Stored dataset items:
* * * * * * * * *

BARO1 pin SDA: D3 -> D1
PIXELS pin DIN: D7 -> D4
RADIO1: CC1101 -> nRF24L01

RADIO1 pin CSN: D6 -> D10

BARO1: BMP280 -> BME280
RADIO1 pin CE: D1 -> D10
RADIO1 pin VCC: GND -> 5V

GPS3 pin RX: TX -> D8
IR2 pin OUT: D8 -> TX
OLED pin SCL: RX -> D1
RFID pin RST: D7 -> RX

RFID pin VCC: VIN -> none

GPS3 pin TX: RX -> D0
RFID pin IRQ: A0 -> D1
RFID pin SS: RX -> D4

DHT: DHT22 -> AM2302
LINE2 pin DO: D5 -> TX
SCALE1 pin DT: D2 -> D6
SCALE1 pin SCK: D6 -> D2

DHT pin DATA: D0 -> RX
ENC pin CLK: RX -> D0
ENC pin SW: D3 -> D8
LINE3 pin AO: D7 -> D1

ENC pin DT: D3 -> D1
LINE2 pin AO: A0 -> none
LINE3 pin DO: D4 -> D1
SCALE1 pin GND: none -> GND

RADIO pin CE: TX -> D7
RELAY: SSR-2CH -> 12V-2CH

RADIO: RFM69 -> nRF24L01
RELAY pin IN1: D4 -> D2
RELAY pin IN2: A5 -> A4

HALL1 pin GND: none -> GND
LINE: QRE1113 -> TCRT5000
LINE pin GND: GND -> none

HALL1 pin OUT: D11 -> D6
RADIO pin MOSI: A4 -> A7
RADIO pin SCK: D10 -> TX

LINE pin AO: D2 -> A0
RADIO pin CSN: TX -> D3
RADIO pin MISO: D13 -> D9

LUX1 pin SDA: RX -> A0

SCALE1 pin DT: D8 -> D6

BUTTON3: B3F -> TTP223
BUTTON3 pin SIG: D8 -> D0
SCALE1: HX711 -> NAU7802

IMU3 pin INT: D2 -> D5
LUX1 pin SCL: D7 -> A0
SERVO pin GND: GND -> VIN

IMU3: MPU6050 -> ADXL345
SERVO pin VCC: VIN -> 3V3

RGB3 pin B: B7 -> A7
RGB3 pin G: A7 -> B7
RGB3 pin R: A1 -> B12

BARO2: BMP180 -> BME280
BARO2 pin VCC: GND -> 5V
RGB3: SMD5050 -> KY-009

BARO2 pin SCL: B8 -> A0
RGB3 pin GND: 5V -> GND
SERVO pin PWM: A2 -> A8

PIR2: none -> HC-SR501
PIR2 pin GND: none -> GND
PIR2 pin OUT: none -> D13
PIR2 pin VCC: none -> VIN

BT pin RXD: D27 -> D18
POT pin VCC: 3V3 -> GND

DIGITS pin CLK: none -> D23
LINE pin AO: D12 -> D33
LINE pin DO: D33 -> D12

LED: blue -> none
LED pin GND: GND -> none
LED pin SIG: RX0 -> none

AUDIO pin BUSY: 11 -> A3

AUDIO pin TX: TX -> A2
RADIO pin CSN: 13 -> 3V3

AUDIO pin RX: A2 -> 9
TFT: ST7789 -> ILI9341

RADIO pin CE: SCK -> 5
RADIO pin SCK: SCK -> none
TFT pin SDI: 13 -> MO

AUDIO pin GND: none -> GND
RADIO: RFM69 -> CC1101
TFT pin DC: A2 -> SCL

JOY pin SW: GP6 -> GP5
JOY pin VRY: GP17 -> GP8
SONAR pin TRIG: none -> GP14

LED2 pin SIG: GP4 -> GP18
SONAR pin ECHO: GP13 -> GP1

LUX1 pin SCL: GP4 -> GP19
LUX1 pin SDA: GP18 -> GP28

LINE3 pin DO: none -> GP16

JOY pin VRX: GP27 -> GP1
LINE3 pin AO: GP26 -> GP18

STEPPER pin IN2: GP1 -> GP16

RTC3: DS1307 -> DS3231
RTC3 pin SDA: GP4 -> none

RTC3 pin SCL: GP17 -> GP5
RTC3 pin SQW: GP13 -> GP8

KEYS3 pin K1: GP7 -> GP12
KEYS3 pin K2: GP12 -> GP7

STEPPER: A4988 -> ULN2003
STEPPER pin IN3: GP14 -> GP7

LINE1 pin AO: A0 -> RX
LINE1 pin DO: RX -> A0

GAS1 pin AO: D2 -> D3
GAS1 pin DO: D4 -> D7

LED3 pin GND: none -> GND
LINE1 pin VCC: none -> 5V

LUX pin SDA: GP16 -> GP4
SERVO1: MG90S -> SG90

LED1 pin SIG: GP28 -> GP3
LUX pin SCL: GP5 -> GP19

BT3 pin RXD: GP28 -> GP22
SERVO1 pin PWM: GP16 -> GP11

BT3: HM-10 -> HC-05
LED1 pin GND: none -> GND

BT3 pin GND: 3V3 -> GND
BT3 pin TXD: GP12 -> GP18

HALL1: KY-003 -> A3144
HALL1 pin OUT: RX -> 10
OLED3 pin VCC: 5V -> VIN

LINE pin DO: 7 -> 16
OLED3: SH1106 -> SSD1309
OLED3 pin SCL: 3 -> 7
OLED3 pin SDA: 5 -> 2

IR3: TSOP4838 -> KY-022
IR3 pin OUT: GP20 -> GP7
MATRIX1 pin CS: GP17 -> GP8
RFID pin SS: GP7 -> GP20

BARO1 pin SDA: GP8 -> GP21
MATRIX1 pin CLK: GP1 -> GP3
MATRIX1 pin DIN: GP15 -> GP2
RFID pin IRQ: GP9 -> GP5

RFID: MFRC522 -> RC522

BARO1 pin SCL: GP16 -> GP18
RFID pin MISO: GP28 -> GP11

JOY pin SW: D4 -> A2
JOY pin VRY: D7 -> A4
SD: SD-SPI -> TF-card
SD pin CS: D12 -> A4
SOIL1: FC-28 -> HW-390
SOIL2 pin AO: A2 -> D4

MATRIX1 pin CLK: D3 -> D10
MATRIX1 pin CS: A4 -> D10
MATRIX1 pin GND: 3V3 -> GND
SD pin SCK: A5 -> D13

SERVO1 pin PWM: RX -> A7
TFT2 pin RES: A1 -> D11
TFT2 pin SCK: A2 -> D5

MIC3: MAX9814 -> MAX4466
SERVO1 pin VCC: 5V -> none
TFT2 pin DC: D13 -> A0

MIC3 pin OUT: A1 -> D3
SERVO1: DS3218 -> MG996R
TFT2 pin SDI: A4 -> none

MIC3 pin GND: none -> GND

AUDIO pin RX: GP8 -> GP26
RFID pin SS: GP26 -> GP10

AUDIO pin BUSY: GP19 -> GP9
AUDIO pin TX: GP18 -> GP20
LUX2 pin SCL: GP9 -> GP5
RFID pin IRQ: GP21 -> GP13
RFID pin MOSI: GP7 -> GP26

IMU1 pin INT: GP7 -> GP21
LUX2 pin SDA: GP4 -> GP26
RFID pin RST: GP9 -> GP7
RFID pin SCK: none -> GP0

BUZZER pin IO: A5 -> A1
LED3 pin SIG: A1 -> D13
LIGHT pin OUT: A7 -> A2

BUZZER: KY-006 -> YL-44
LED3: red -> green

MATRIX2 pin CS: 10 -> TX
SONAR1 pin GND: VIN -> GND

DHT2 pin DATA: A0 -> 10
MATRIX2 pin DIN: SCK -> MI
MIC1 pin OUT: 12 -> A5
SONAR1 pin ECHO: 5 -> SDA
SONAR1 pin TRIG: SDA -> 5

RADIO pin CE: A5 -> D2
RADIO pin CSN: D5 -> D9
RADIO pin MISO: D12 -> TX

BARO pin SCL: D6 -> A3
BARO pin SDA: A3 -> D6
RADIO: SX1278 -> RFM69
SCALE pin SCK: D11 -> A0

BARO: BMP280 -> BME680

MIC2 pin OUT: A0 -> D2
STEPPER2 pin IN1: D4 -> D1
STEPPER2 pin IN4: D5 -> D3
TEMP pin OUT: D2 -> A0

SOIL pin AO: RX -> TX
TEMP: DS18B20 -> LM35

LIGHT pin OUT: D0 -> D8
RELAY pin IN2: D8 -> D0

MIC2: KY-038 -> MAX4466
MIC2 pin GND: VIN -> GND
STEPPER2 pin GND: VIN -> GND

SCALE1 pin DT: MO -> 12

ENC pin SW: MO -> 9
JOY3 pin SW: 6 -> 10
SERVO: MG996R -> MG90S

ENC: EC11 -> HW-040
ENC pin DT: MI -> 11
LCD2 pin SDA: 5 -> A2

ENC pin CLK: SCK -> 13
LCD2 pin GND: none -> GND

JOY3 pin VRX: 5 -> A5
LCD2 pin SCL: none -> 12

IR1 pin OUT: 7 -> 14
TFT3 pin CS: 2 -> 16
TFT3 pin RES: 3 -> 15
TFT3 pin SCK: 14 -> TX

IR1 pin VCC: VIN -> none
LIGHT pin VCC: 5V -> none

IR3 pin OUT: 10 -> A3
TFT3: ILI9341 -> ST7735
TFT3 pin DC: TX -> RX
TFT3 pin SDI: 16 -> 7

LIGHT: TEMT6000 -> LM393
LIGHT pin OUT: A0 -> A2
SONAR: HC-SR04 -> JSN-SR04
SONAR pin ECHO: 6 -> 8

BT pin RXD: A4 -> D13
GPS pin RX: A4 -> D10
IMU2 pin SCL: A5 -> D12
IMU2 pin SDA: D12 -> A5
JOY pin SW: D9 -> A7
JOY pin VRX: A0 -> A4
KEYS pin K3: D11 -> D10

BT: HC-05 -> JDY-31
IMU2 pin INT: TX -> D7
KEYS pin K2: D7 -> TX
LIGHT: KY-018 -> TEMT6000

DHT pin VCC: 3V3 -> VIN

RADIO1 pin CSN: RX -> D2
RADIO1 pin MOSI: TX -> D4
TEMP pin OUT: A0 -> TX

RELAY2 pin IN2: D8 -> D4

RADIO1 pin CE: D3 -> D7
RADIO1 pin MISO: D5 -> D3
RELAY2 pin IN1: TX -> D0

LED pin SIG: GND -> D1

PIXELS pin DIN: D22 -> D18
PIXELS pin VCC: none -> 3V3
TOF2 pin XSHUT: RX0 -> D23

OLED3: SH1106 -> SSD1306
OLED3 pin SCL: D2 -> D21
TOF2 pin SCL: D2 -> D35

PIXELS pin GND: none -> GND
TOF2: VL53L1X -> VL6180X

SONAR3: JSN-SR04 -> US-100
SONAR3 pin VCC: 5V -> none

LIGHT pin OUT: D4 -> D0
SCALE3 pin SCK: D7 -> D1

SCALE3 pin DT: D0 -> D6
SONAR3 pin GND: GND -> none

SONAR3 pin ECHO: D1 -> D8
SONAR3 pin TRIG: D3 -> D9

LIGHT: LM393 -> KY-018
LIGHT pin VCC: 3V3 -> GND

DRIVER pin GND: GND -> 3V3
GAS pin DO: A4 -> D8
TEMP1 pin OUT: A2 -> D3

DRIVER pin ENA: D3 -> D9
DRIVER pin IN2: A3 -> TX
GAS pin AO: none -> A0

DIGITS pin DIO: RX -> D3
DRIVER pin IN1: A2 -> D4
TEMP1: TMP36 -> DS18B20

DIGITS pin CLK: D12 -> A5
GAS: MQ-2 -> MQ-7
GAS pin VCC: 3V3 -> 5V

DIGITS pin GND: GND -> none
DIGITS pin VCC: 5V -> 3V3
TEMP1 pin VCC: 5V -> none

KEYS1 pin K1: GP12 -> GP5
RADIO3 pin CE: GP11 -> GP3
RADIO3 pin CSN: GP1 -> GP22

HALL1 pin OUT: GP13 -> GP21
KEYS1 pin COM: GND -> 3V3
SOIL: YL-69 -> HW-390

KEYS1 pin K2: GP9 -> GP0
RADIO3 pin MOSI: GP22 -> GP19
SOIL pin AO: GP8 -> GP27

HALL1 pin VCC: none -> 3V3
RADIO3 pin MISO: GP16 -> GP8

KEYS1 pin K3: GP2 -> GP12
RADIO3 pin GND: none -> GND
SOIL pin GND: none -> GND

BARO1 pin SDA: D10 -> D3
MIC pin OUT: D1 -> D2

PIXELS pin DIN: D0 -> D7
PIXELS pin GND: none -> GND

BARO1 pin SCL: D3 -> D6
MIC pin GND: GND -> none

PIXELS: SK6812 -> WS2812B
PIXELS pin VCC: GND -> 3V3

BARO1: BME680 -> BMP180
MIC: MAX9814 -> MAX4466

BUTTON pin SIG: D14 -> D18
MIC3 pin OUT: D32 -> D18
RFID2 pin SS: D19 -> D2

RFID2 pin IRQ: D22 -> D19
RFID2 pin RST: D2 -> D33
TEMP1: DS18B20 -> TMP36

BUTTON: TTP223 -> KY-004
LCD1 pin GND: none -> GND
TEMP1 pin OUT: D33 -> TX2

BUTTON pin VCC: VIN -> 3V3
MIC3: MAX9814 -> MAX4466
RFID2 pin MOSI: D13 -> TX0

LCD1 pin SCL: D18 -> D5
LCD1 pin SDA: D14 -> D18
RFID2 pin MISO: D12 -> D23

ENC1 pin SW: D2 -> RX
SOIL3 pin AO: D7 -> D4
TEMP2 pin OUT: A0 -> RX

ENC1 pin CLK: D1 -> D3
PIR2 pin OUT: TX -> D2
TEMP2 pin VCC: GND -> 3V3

* * * * * * * * *

◆ **WORK INSTRUCTIONS**:
Search the entries for the word "DRIVER" and copy every line that holds it.

◆ **TASK SOLUTION**:
DRIVER pin GND: GND -> 3V3
DRIVER pin ENA: D3 -> D9
DRIVER pin IN2: A3 -> TX
DRIVER pin IN1: A2 -> D4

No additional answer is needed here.